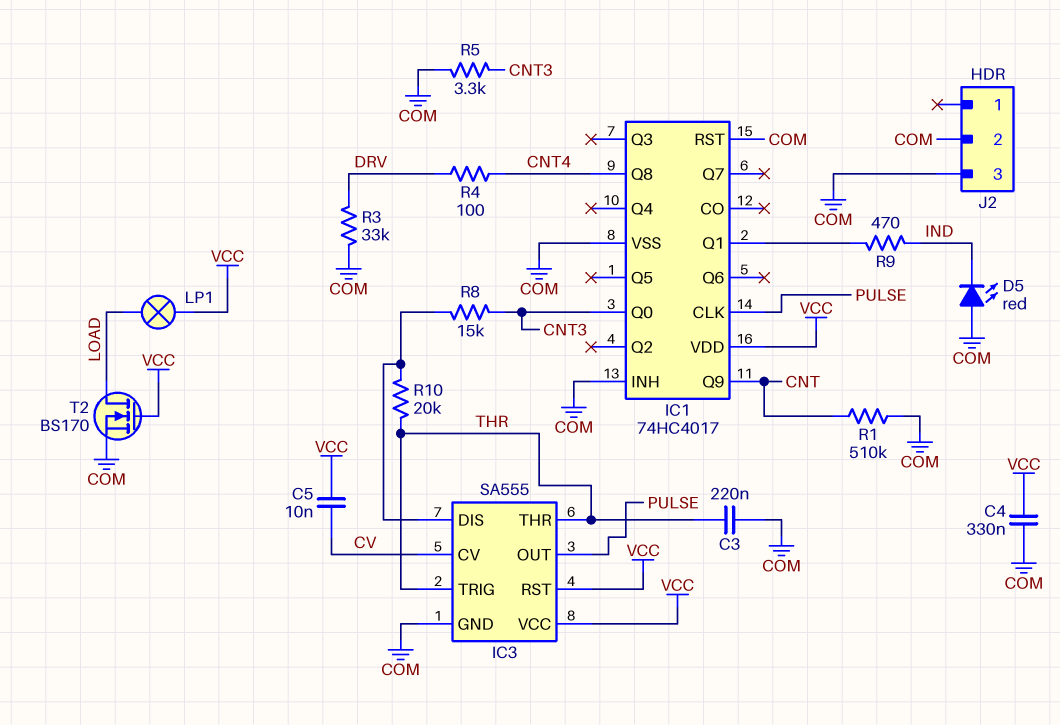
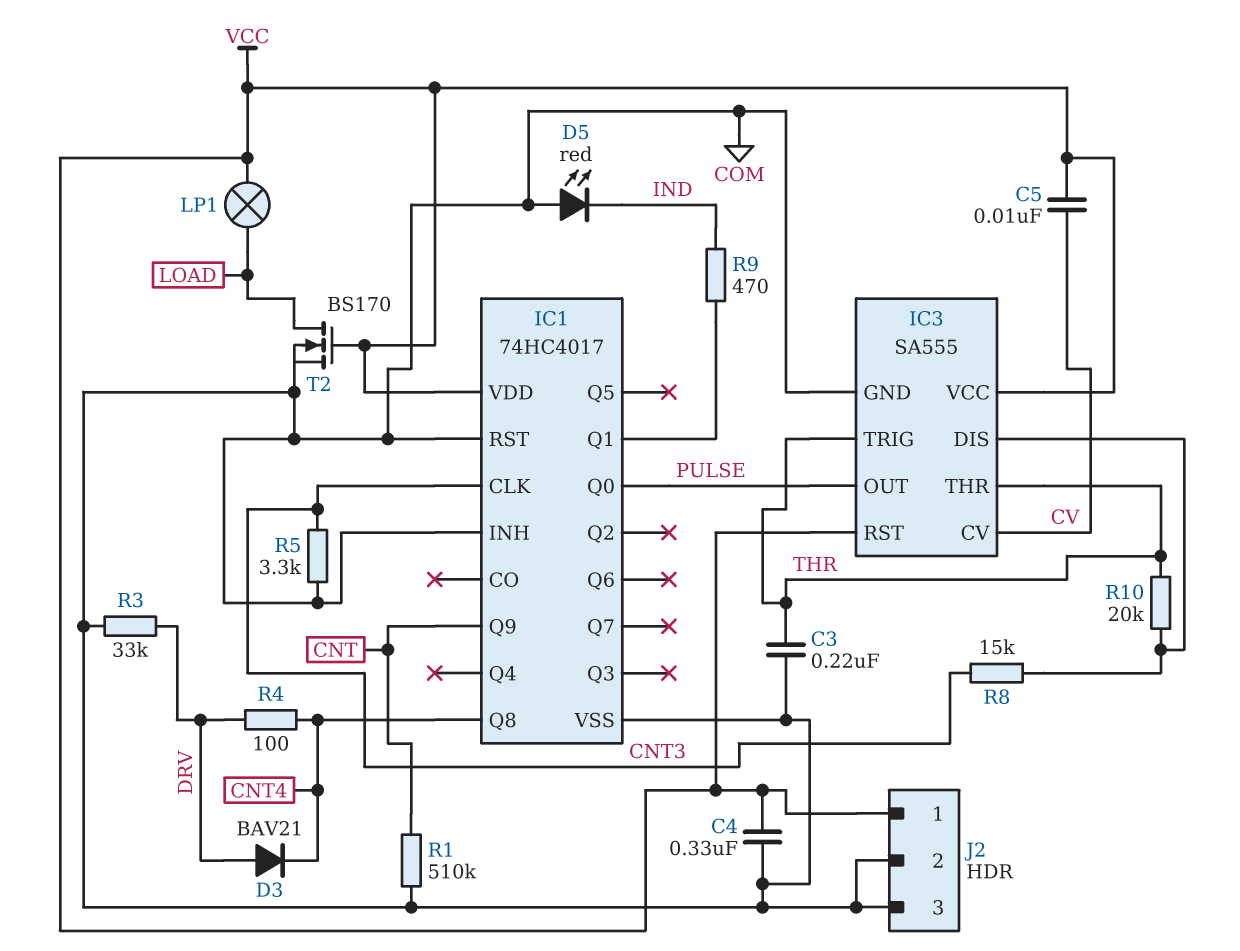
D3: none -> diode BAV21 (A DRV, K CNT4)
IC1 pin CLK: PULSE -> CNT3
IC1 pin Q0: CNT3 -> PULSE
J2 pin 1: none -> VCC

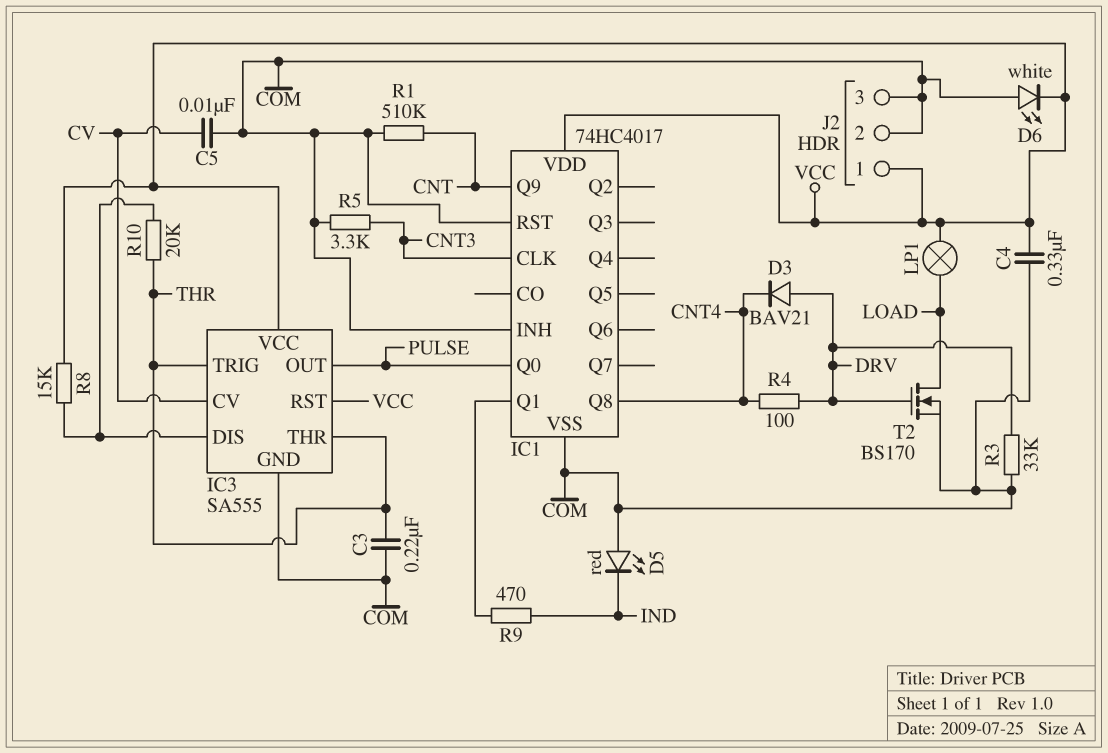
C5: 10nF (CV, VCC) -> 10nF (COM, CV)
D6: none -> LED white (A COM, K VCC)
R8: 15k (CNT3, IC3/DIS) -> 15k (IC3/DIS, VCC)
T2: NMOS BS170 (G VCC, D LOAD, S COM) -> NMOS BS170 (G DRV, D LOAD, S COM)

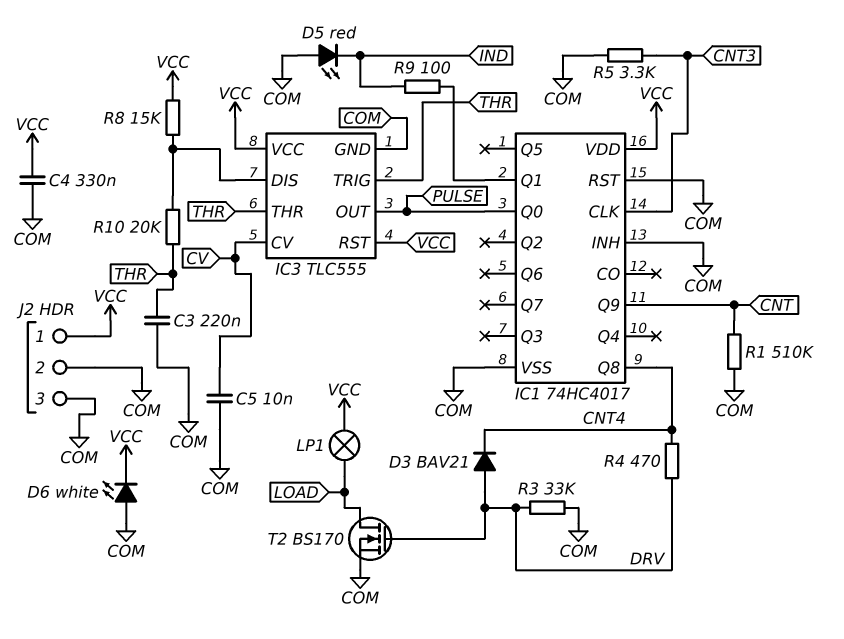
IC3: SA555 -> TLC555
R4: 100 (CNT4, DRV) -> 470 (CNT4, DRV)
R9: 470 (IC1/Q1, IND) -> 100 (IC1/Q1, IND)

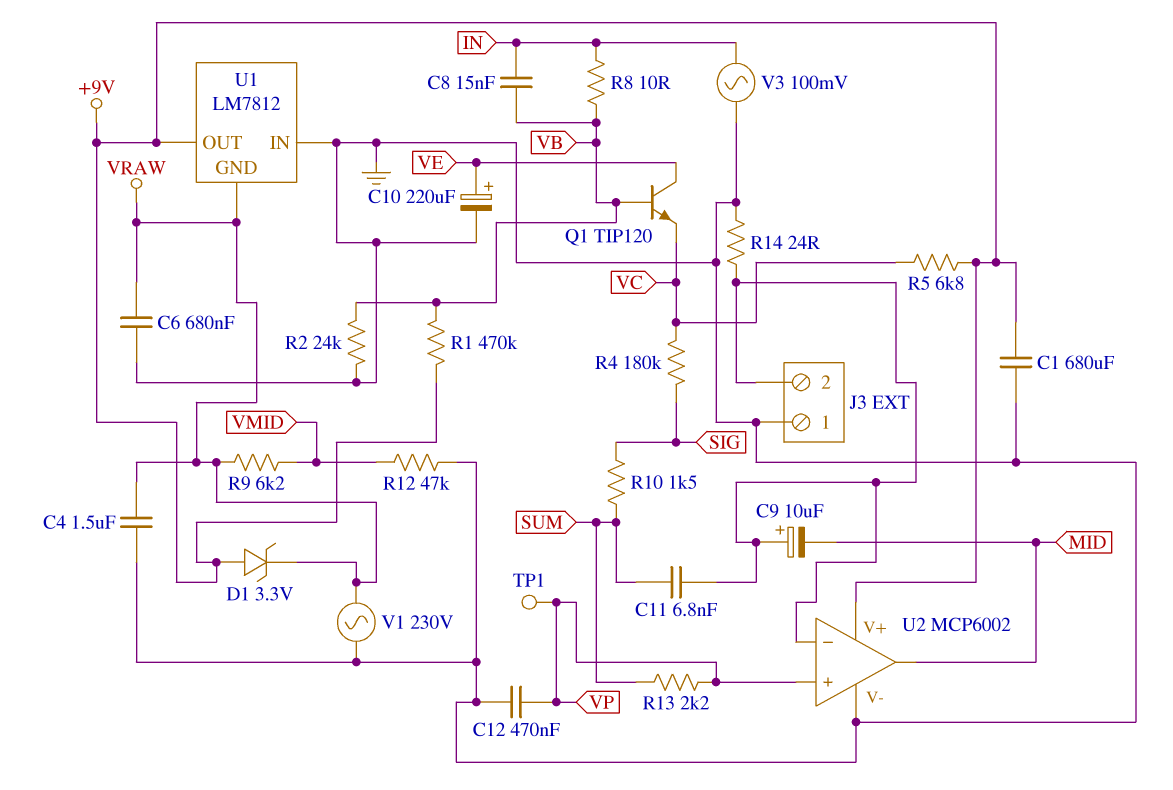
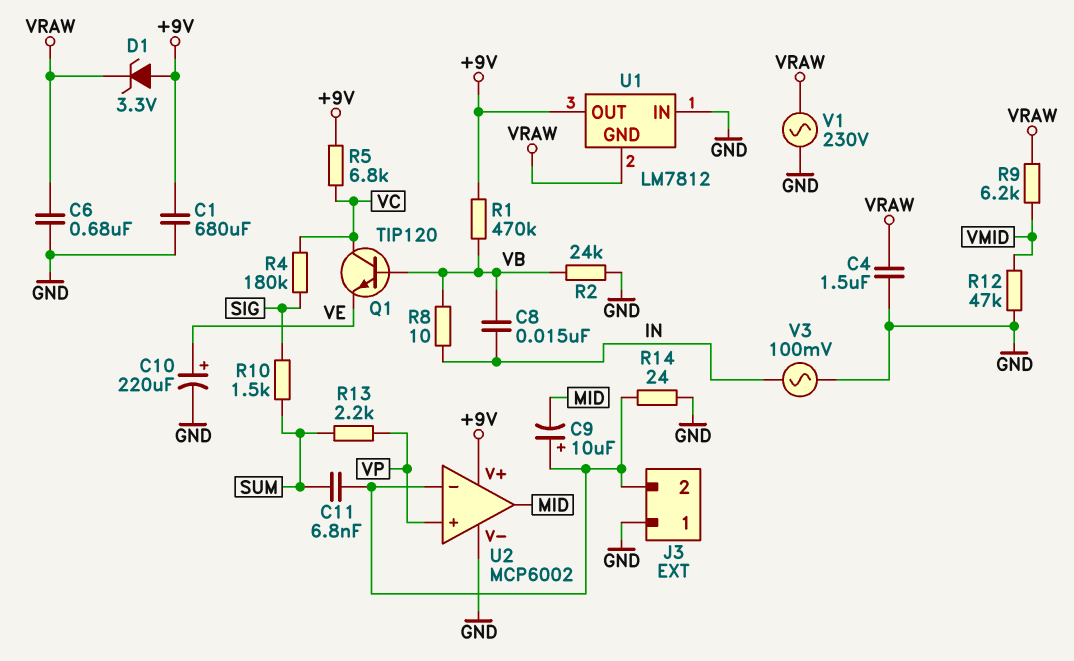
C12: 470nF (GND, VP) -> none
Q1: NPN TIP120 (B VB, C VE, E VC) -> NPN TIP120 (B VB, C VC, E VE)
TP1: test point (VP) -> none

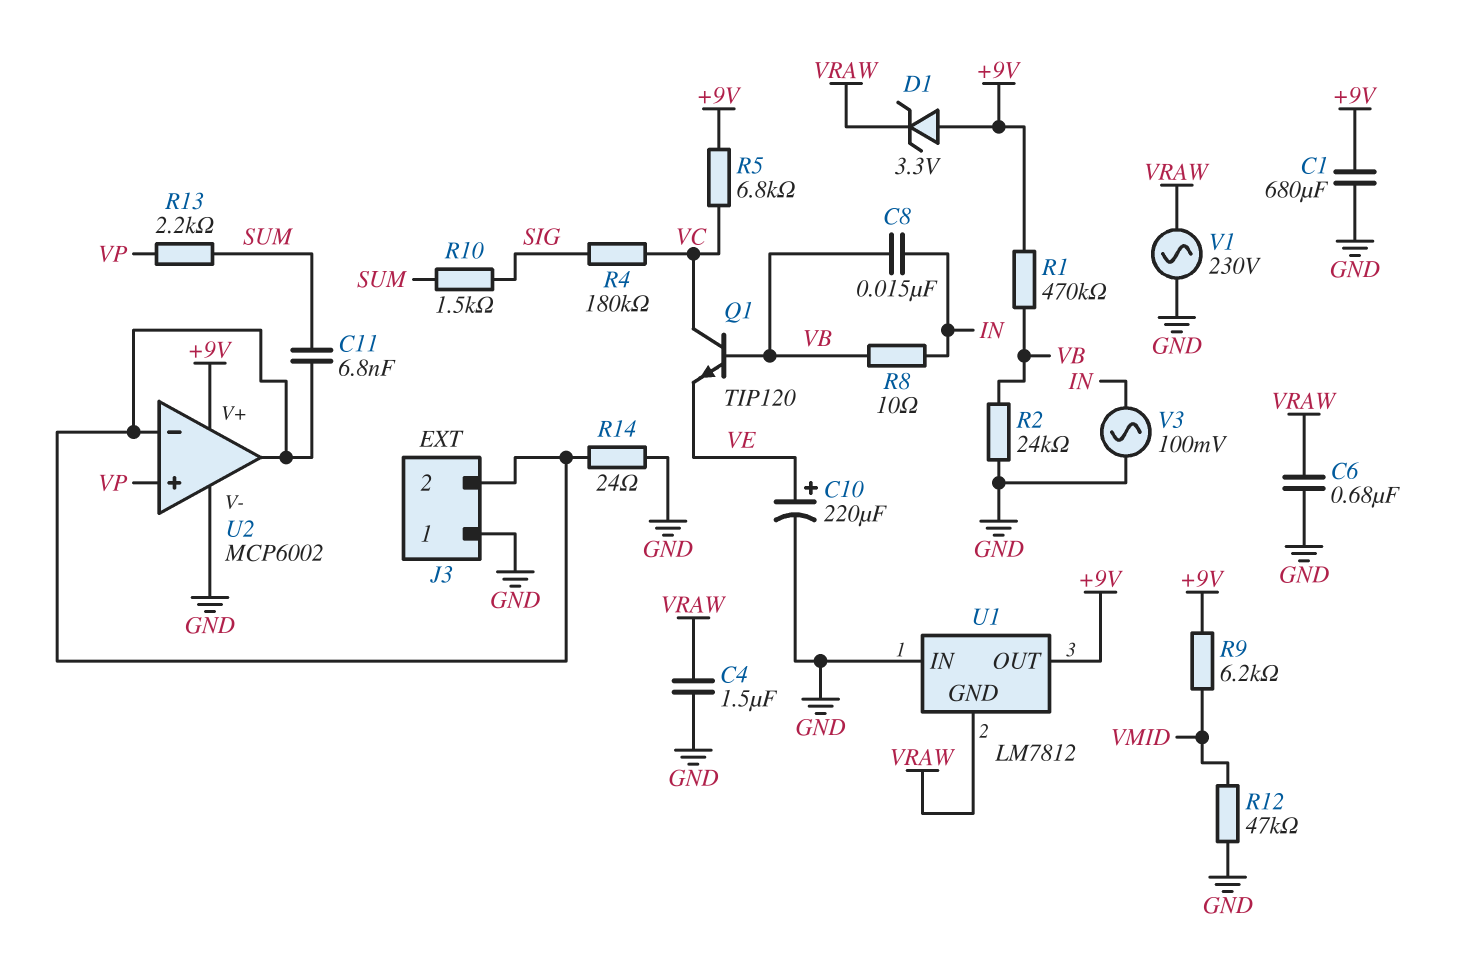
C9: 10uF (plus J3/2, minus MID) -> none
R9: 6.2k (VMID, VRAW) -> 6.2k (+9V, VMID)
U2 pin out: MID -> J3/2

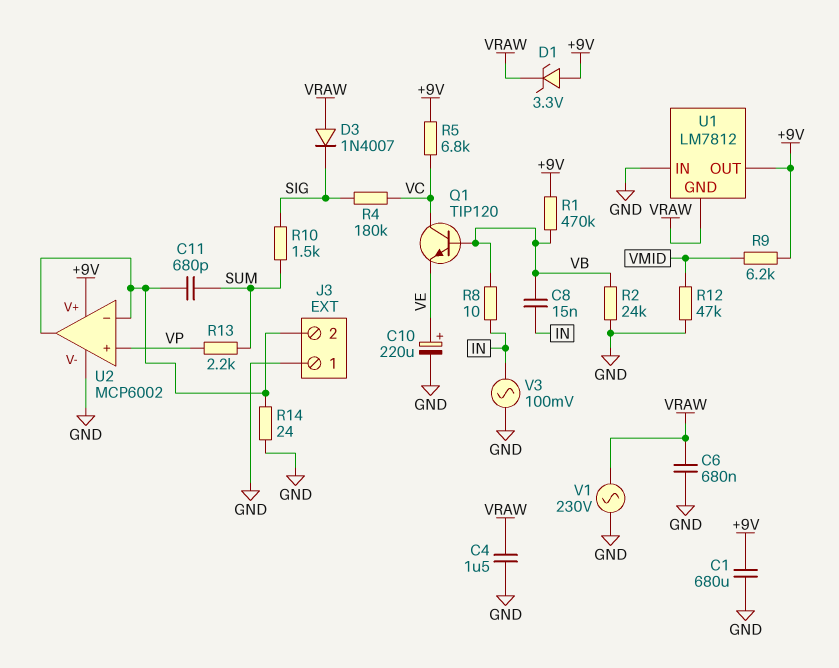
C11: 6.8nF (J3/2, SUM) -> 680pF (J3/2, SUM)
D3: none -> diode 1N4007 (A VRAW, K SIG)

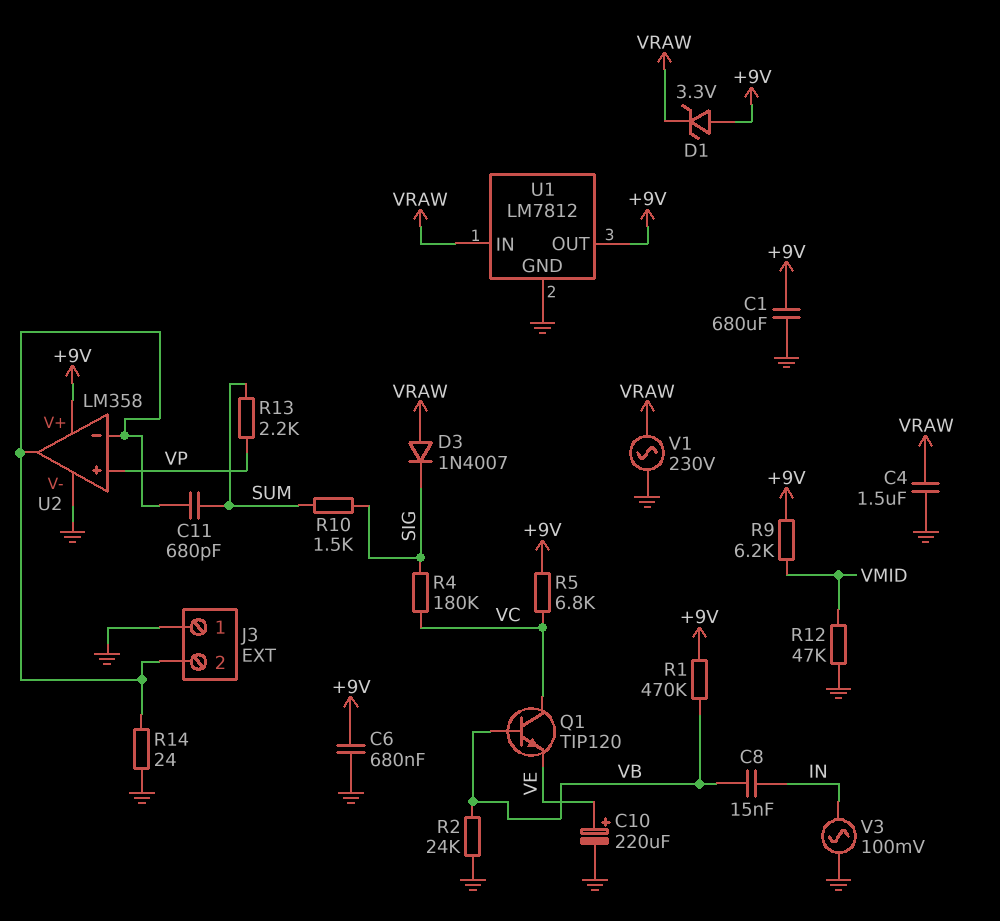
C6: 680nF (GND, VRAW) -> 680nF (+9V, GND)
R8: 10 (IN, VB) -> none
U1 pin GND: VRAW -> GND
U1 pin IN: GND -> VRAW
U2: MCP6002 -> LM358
═══
▸ Activity
The answer should contain only the lines from the one with "D3: none -> diode 1N4007 (A VRAW, K SIG)" through the last line of the material, given word for word and without pictures.

▸ Response box
D3: none -> diode 1N4007 (A VRAW, K SIG)

C6: 680nF (GND, VRAW) -> 680nF (+9V, GND)
R8: 10 (IN, VB) -> none
U1 pin GND: VRAW -> GND
U1 pin IN: GND -> VRAW
U2: MCP6002 -> LM358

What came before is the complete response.